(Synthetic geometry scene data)
....

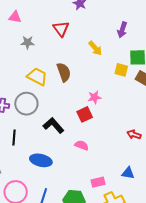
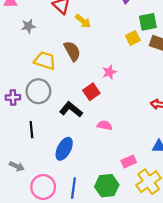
yellow arrow: (95, 48) -> (83, 21), moved
yellow square: (121, 70) -> (133, 38), turned -32
red square: (85, 114) -> (91, 92), moved
blue ellipse: (41, 160) -> (64, 149), turned -65

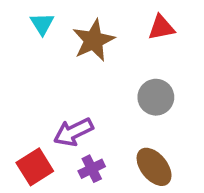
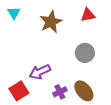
cyan triangle: (42, 24) -> (14, 13), moved
purple cross: (92, 169) -> (60, 92), moved

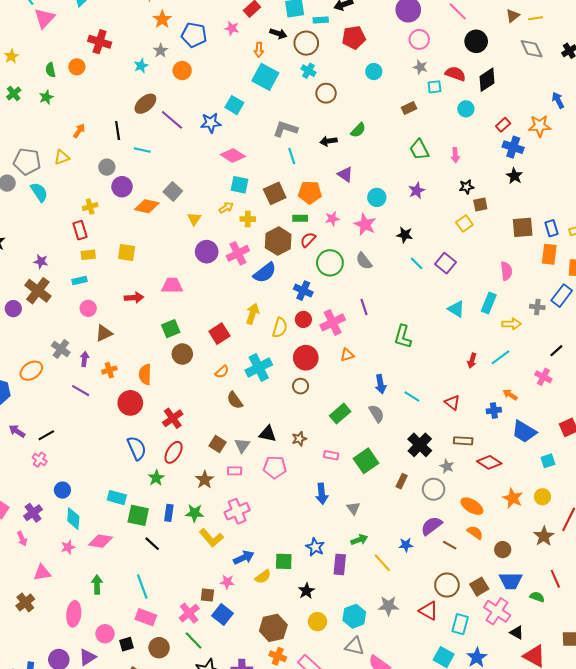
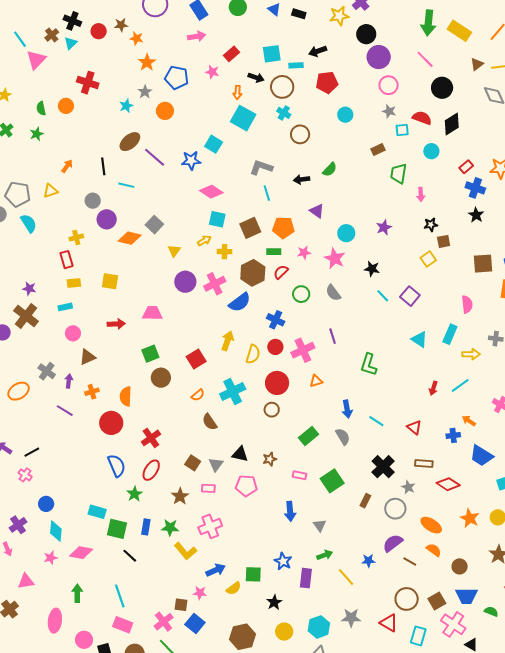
green trapezoid: (419, 150) -> (398, 174), moved, turned 35
green circle: (330, 263) -> (301, 294), size x0.7

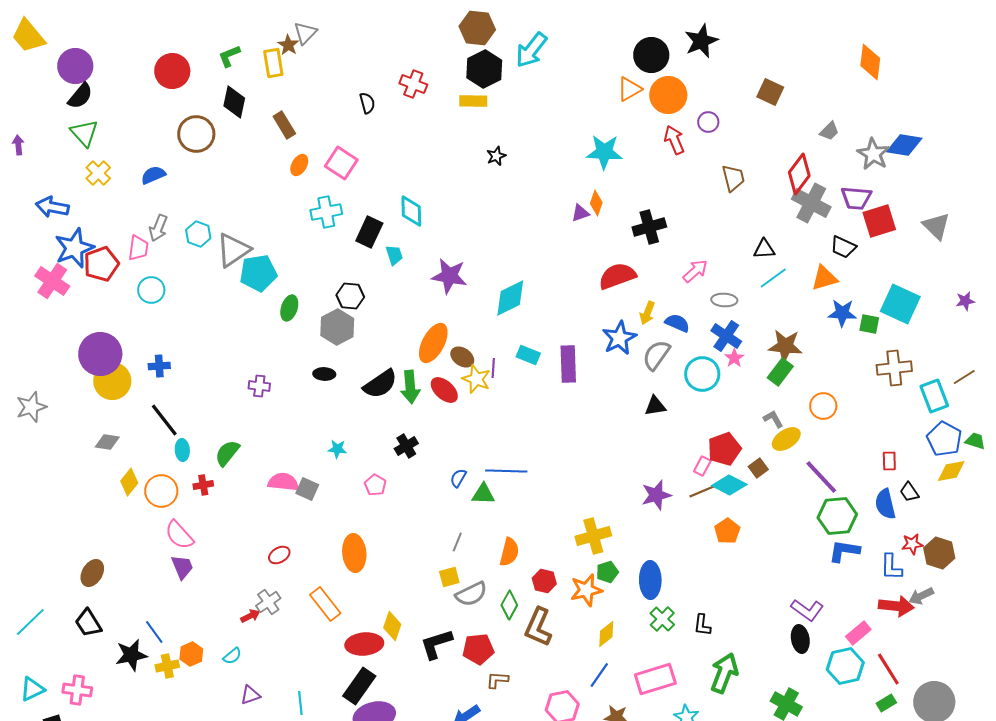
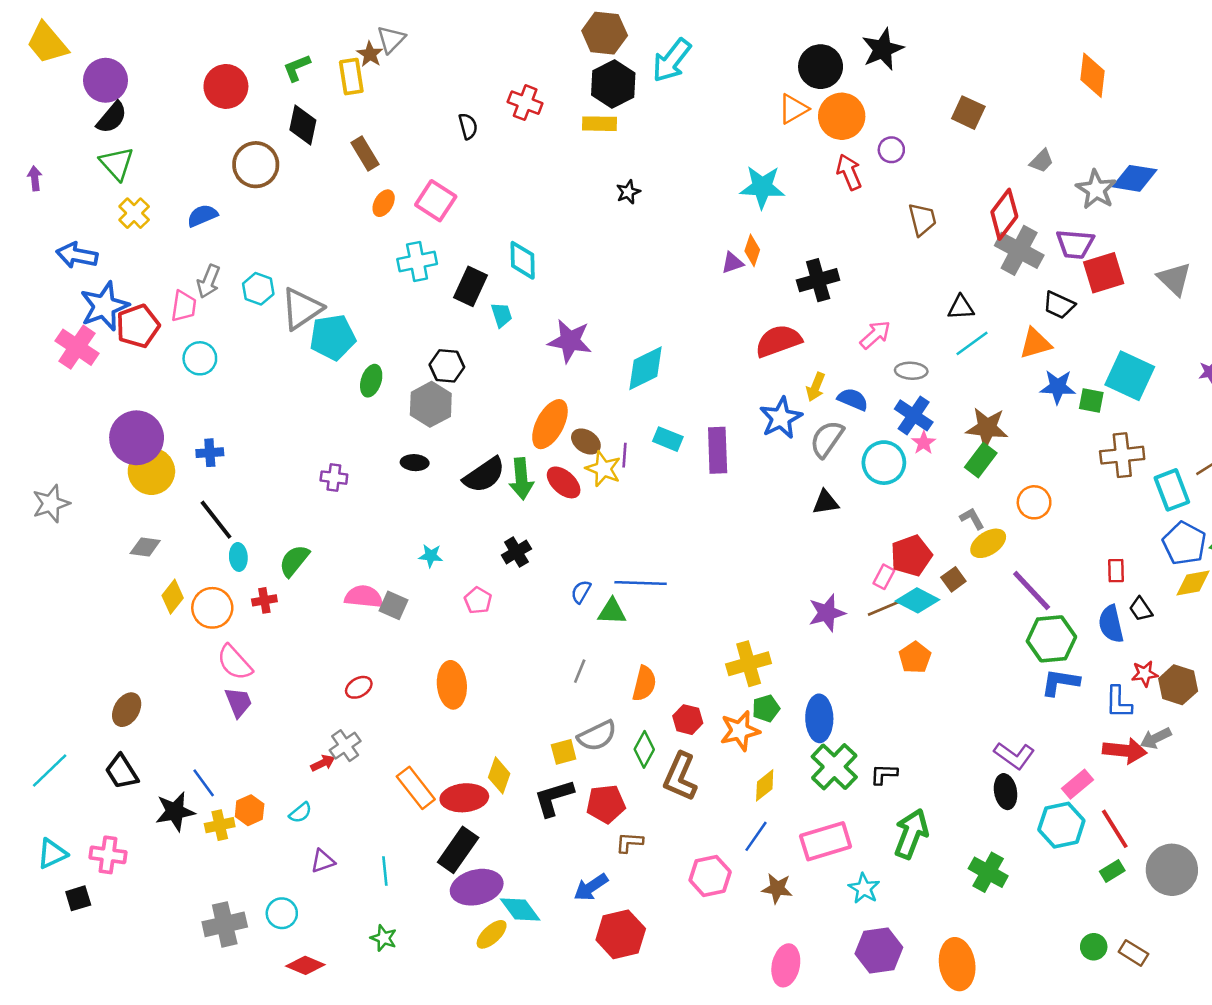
yellow square: (449, 577) -> (564, 752), moved
orange rectangle: (325, 604) -> (416, 788), moved
green cross: (662, 619) -> (834, 767), size x1.5
black L-shape: (702, 625) -> (884, 774), turned 85

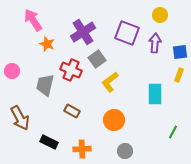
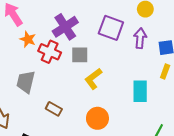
gray square: (97, 59) -> (80, 55), turned 36
red cross: (71, 70) -> (50, 52), moved

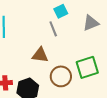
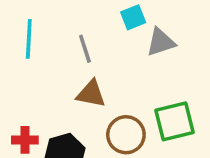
gray triangle: (91, 23) -> (161, 42), moved
gray line: (53, 29) -> (85, 49), moved

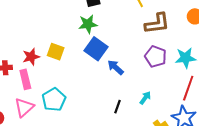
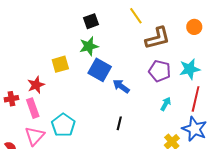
yellow square: (56, 52) -> (60, 64), moved, turned -30
cyan arrow: (145, 98) -> (166, 104), moved
black line: (118, 107) -> (119, 123), moved

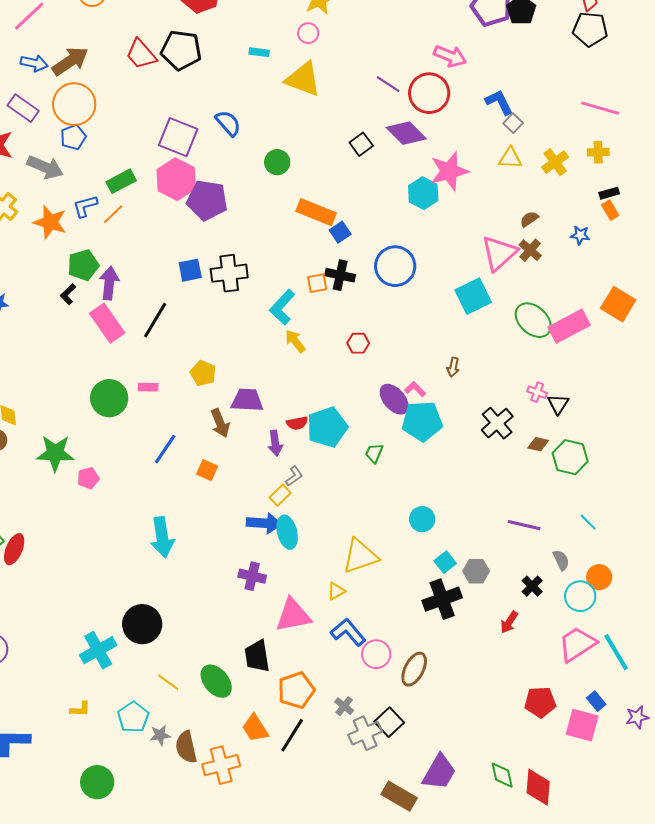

....

## Problem statement
Your answer should be the lines above from the one that contains "green cross: (662, 619)" through the last, set down exactly, with the pictures removed.

## Answer for this exercise
green cross: (662, 619) -> (834, 767), size x1.5
black L-shape: (702, 625) -> (884, 774), turned 85

gray square: (97, 59) -> (80, 55), turned 36
red cross: (71, 70) -> (50, 52), moved

gray triangle: (91, 23) -> (161, 42), moved
gray line: (53, 29) -> (85, 49), moved

yellow square: (56, 52) -> (60, 64), moved, turned -30
cyan arrow: (145, 98) -> (166, 104), moved
black line: (118, 107) -> (119, 123), moved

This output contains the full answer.